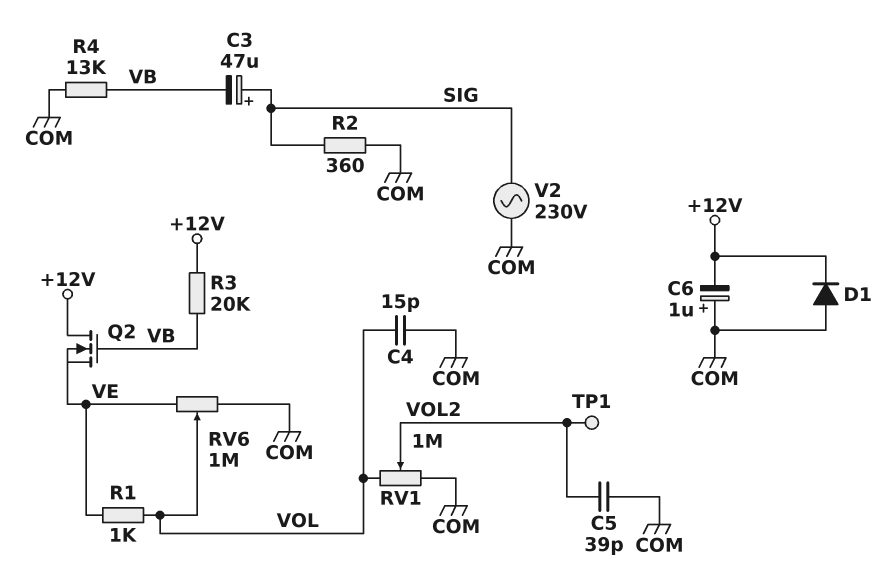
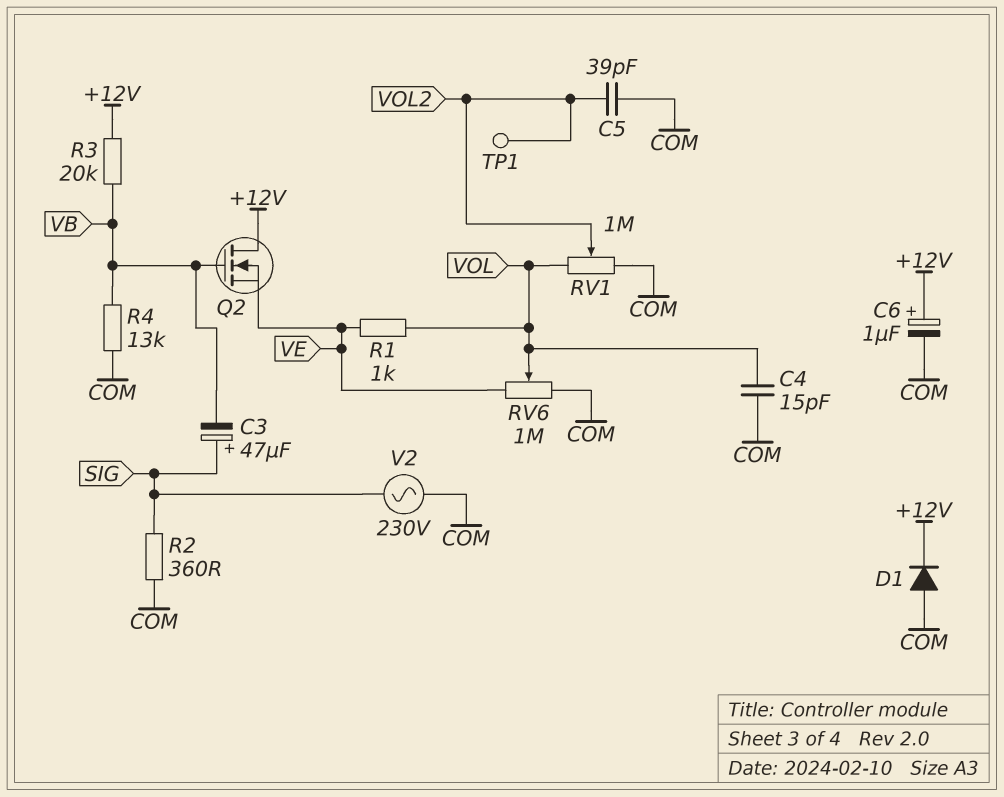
C6: 1uF (plus COM, minus +12V) -> 1uF (plus +12V, minus COM)

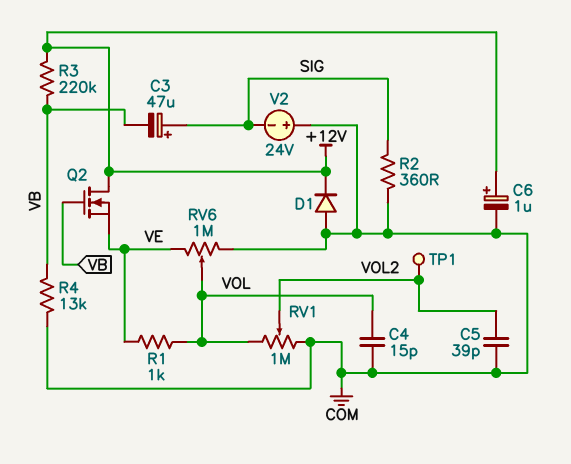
R3: 20k (+12V, VB) -> 220k (+12V, VB)
V2: AC 230V (COM, SIG) -> 24V (plus COM, minus SIG)

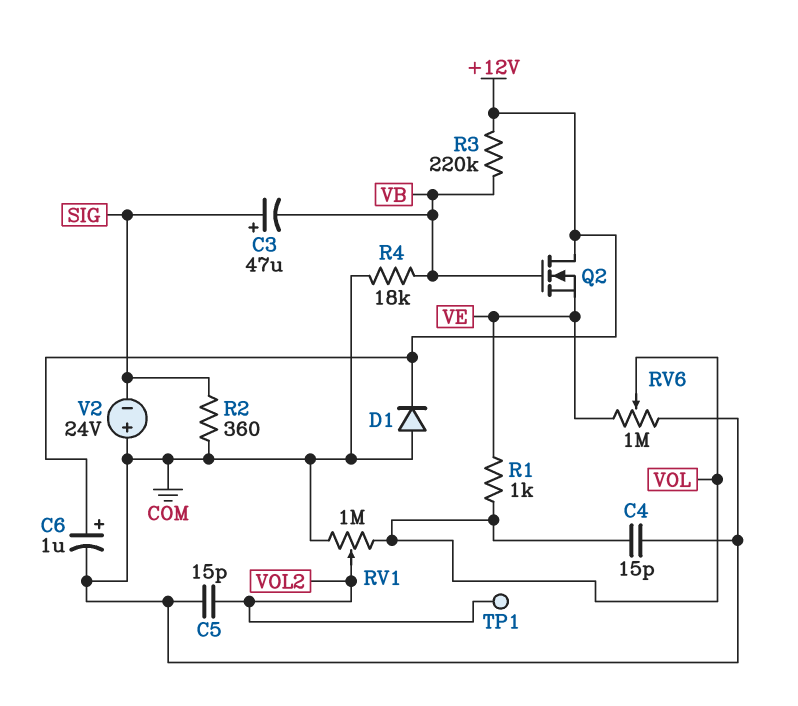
C5: 39pF (COM, VOL2) -> 15pF (COM, VOL2)
R4: 13k (COM, VB) -> 18k (COM, VB)

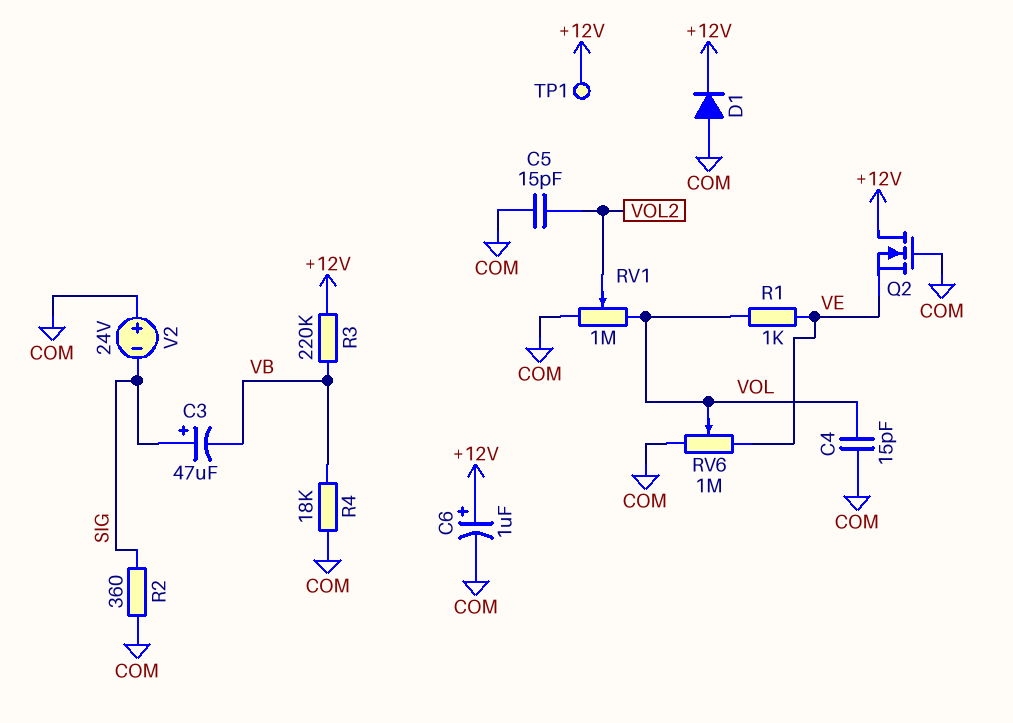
Q2: NMOS (G VB, D +12V, S VE) -> NMOS (G COM, D +12V, S VE)
TP1: test point (VOL2) -> test point (+12V)

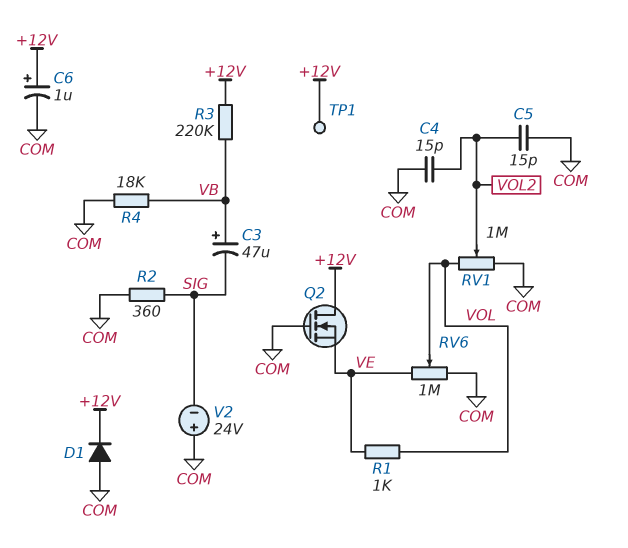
C3: 47uF (plus SIG, minus VB) -> 47uF (plus VB, minus SIG)
C4: 15pF (COM, VOL) -> 15pF (COM, VOL2)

> _DESCRIPTION OF THE TASK_: The answer consists of the lines from the one holding "R4: 13k (COM, VB) -> 18k (COM, VB)" to the end of the records, inclusive, restated exactly and without pictures.

> _TASK OUTPUT_:
R4: 13k (COM, VB) -> 18k (COM, VB)

Q2: NMOS (G VB, D +12V, S VE) -> NMOS (G COM, D +12V, S VE)
TP1: test point (VOL2) -> test point (+12V)

C3: 47uF (plus SIG, minus VB) -> 47uF (plus VB, minus SIG)
C4: 15pF (COM, VOL) -> 15pF (COM, VOL2)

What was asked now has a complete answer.